## GIVEN INFORMATION
=== Section Start ===

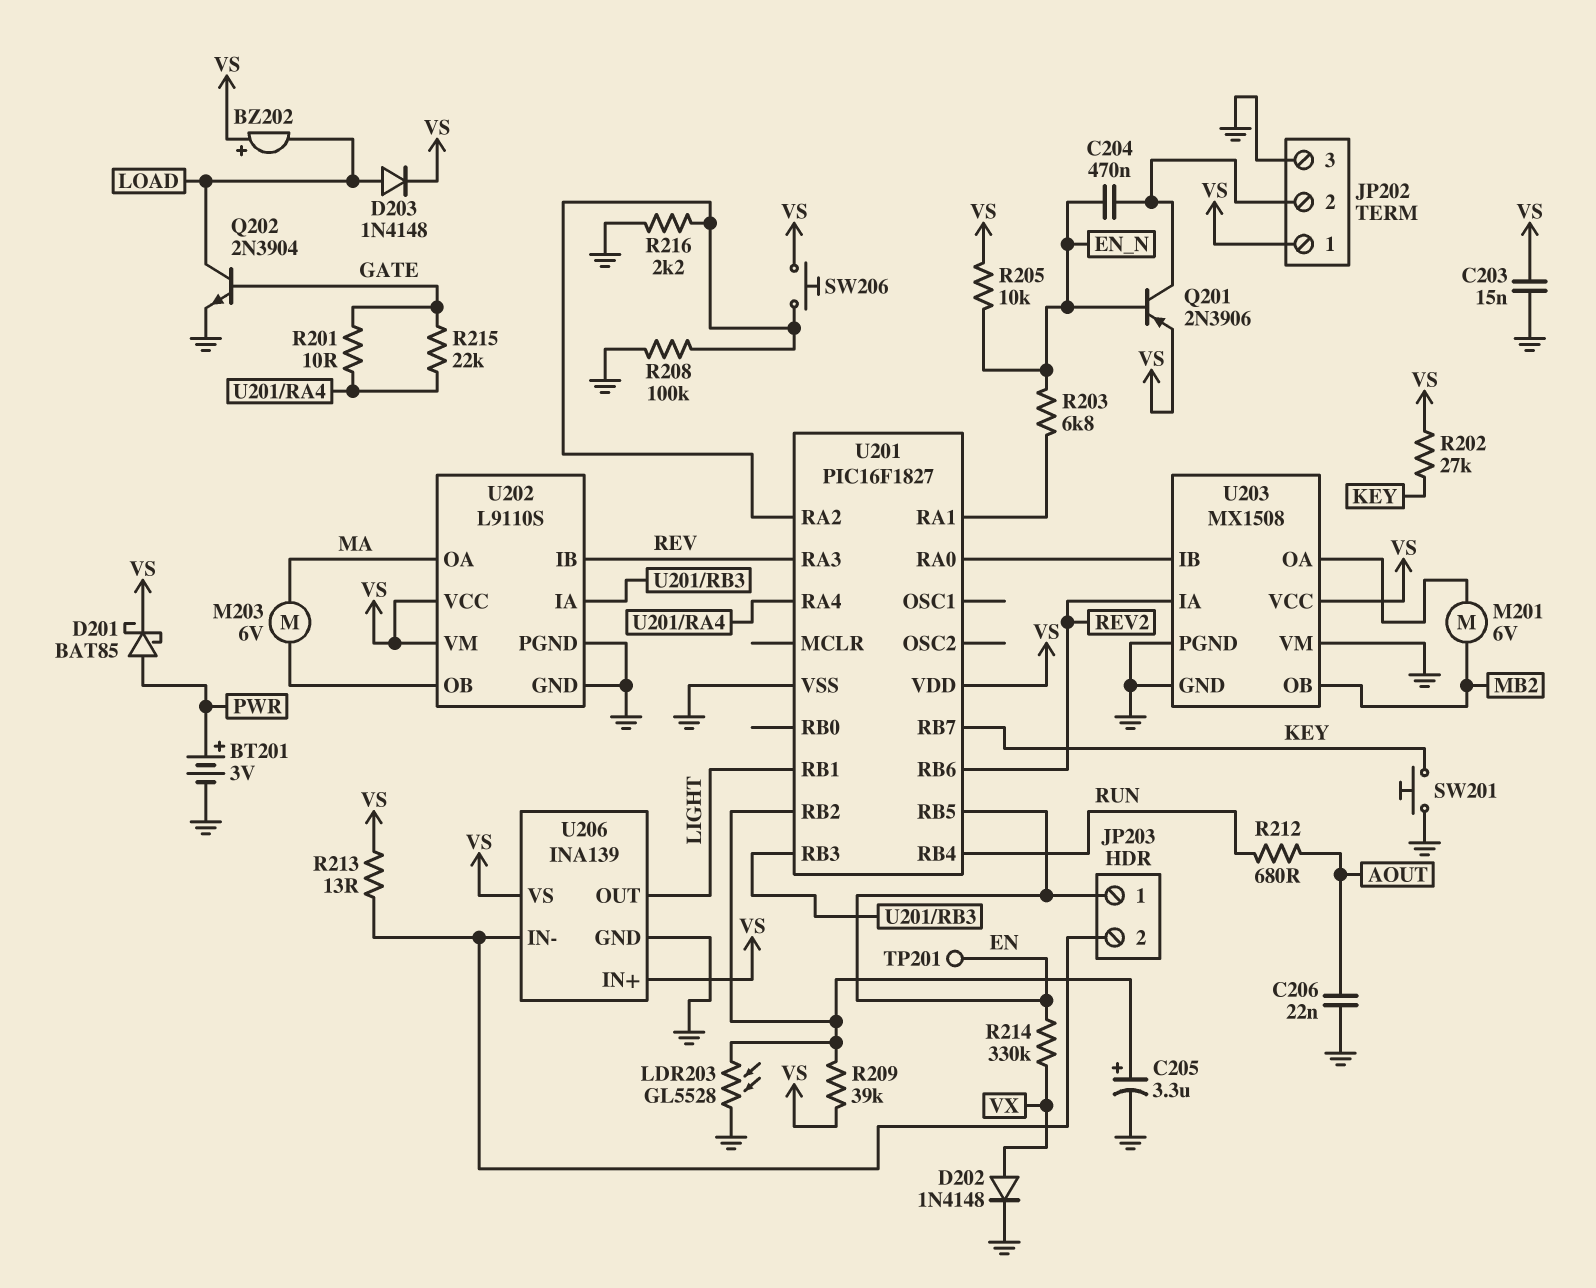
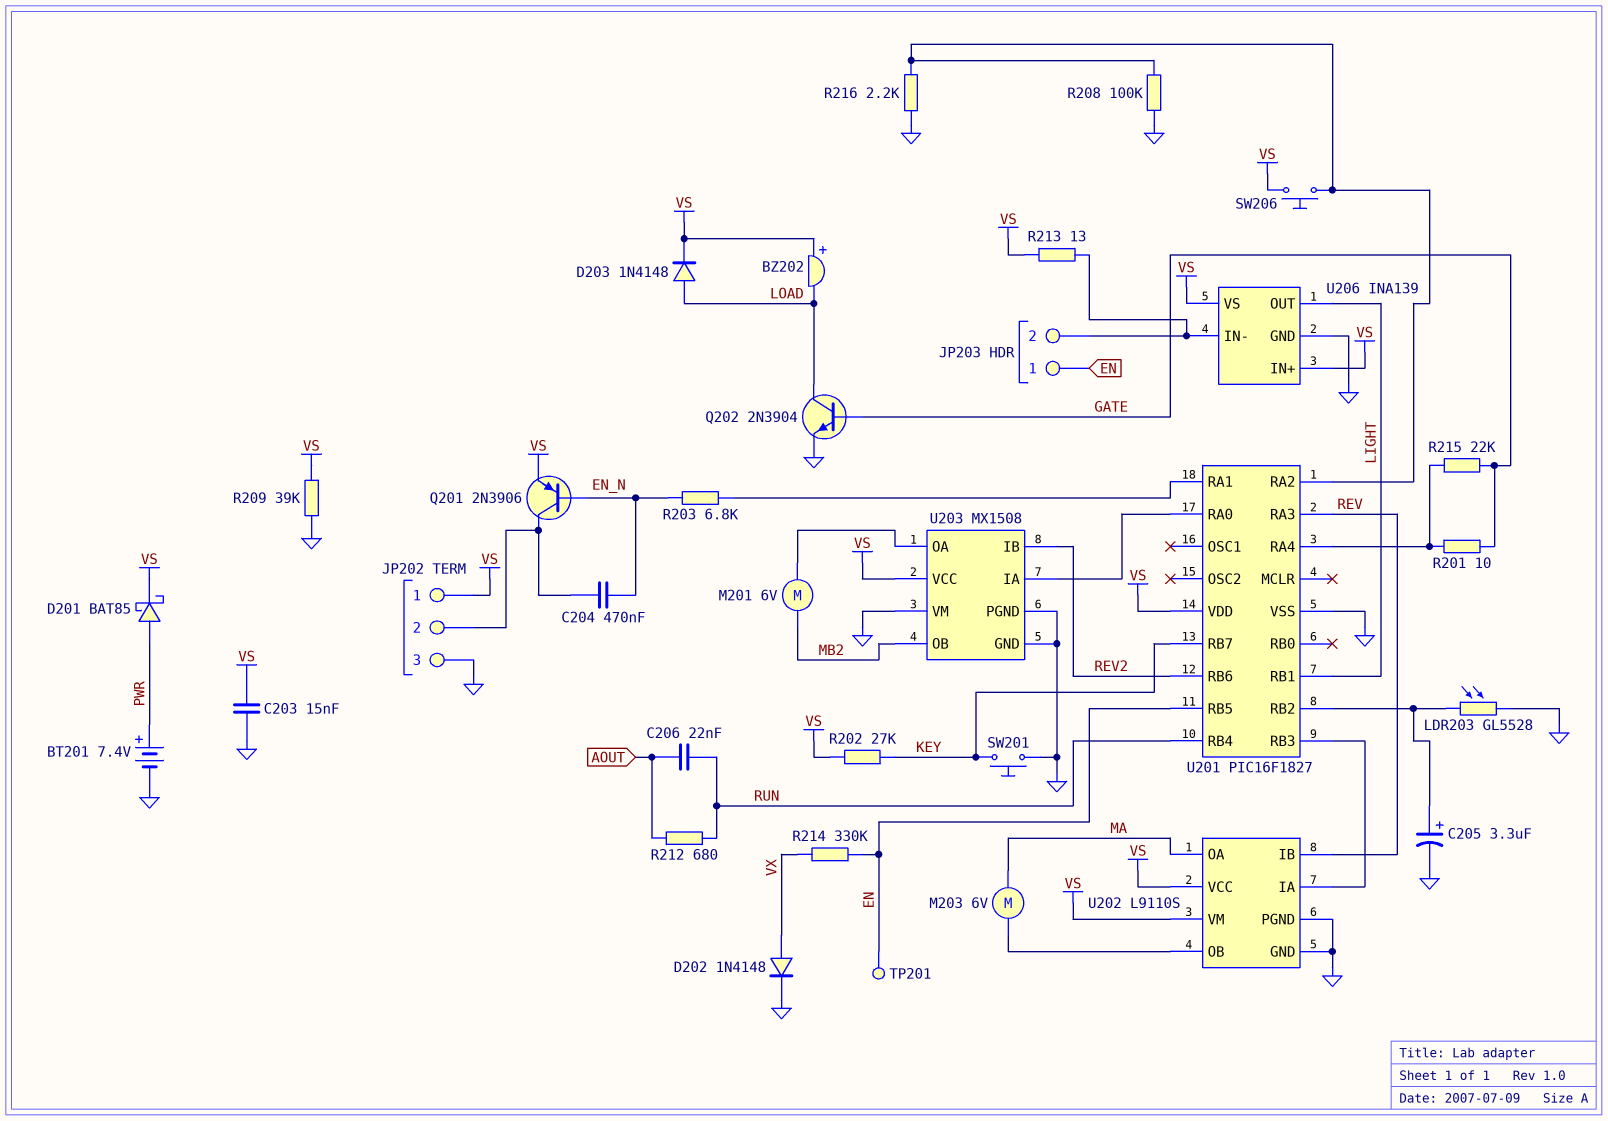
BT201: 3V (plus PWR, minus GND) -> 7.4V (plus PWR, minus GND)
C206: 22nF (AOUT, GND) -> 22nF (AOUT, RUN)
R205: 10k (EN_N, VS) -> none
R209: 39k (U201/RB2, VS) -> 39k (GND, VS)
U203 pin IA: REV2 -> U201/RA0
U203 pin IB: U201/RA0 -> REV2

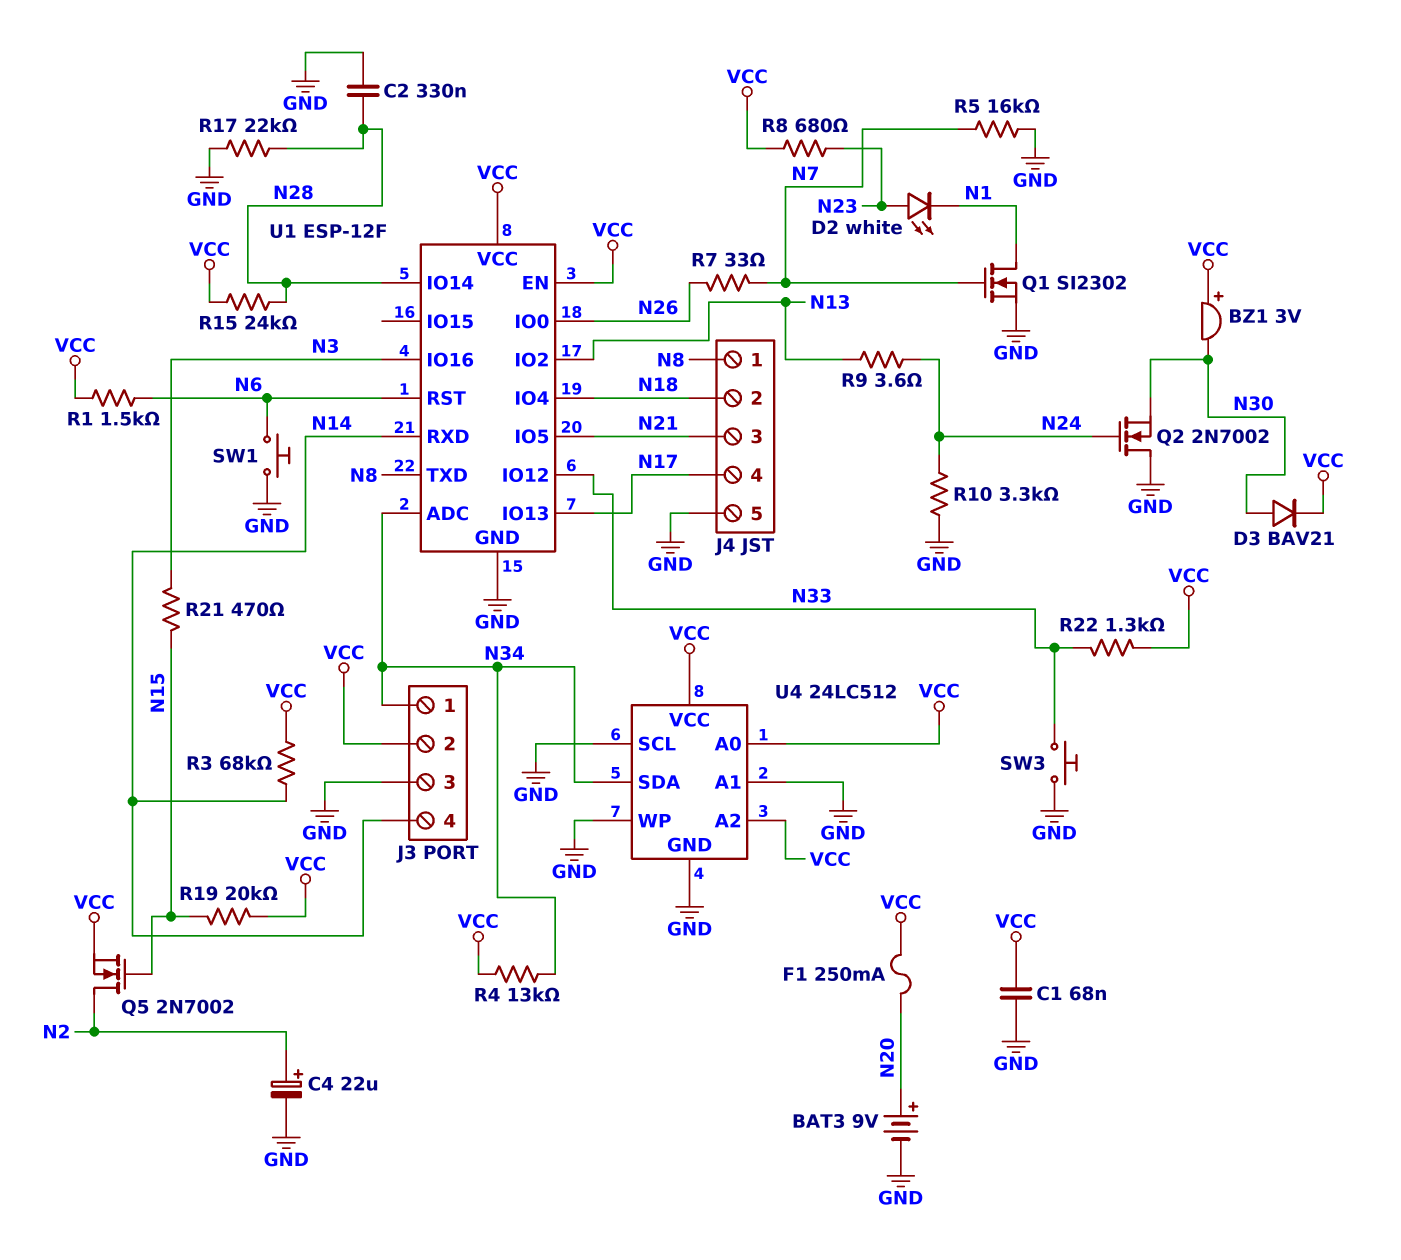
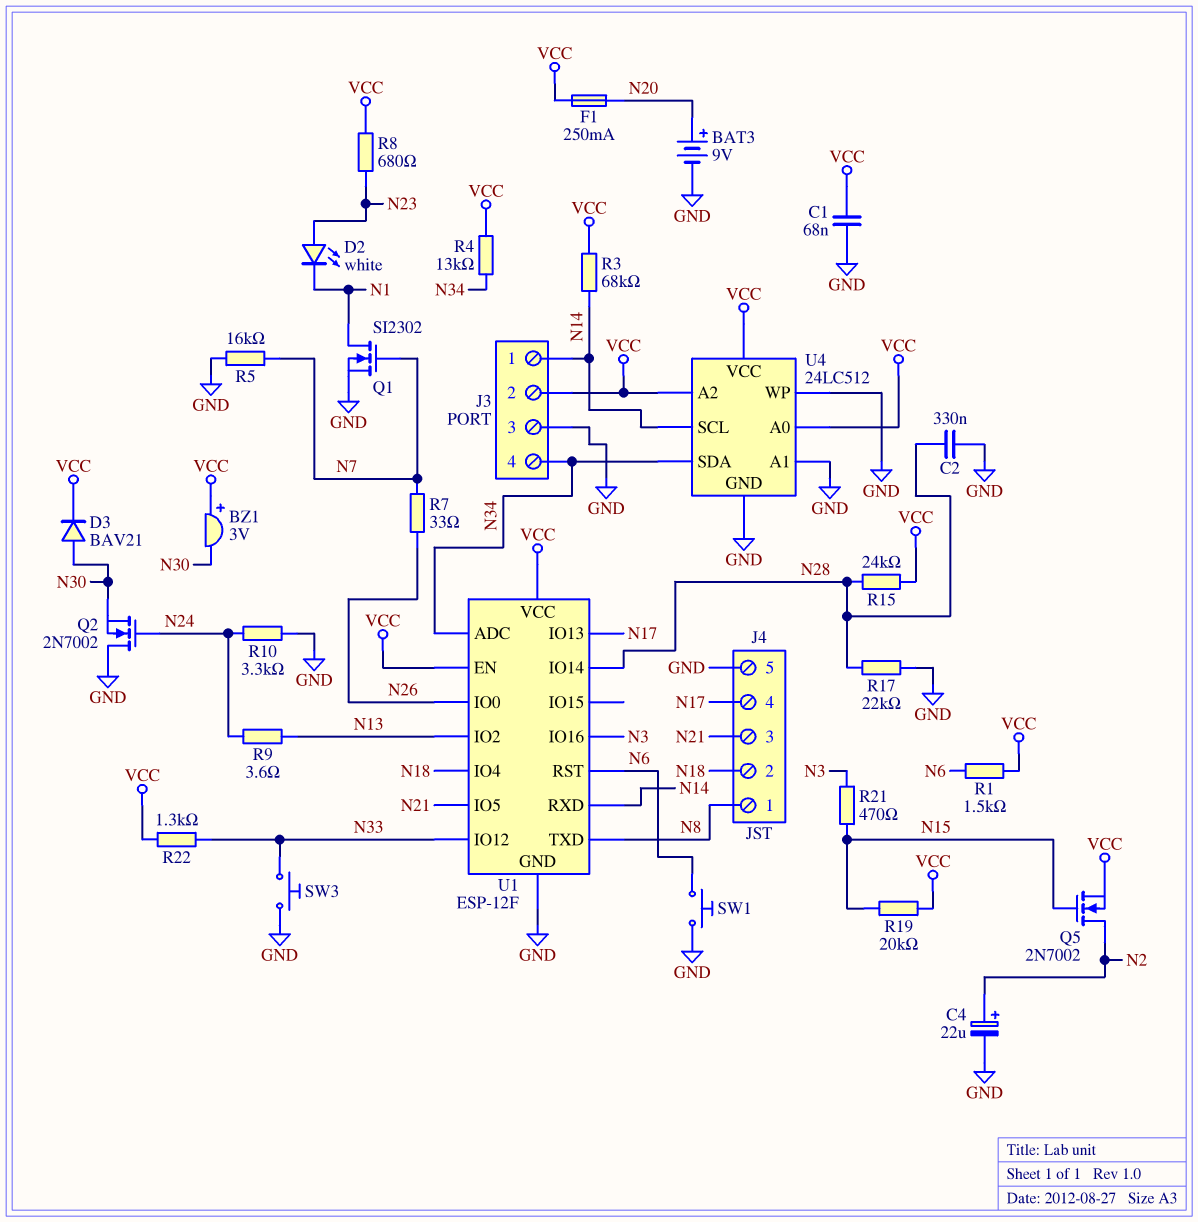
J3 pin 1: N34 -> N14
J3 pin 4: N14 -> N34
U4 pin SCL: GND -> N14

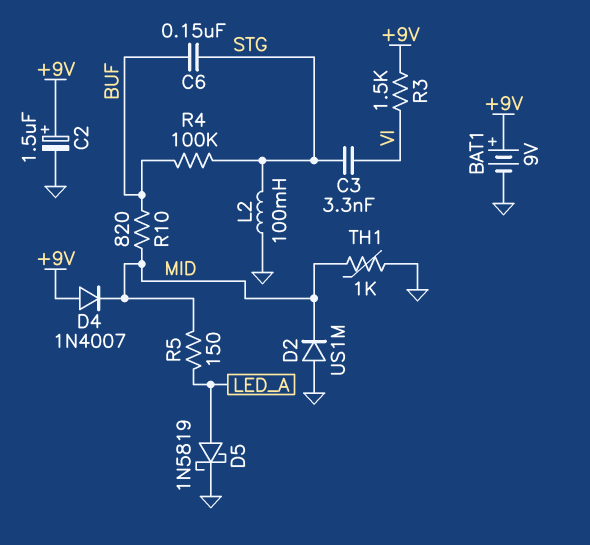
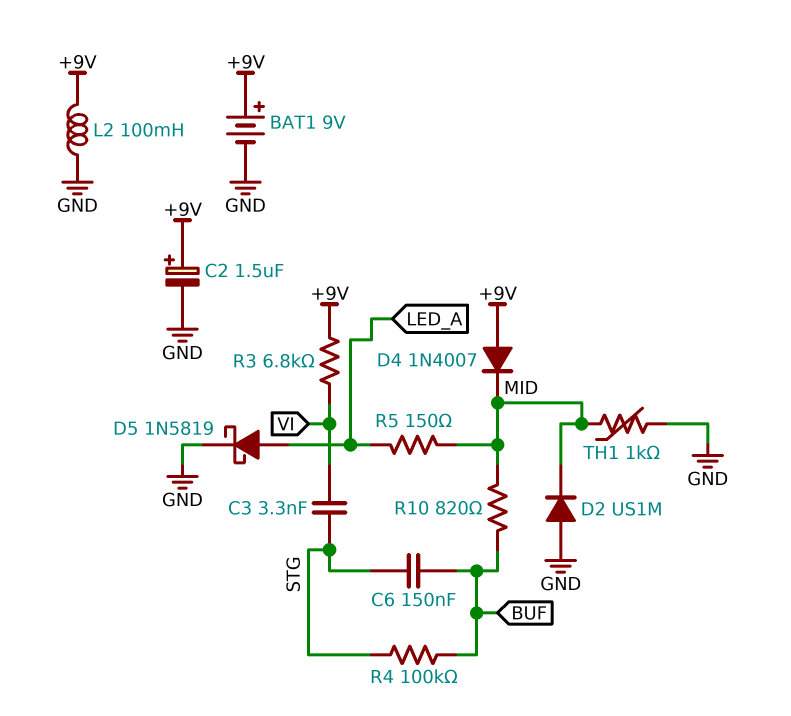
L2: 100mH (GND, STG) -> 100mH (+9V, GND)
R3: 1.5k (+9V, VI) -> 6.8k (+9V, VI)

=== Section End ===

## WORK ITEM
Return the listing above in full and unaltered. Keep the pictures out.

## TASK OUTPUT
BT201: 3V (plus PWR, minus GND) -> 7.4V (plus PWR, minus GND)
C206: 22nF (AOUT, GND) -> 22nF (AOUT, RUN)
R205: 10k (EN_N, VS) -> none
R209: 39k (U201/RB2, VS) -> 39k (GND, VS)
U203 pin IA: REV2 -> U201/RA0
U203 pin IB: U201/RA0 -> REV2

J3 pin 1: N34 -> N14
J3 pin 4: N14 -> N34
U4 pin SCL: GND -> N14

L2: 100mH (GND, STG) -> 100mH (+9V, GND)
R3: 1.5k (+9V, VI) -> 6.8k (+9V, VI)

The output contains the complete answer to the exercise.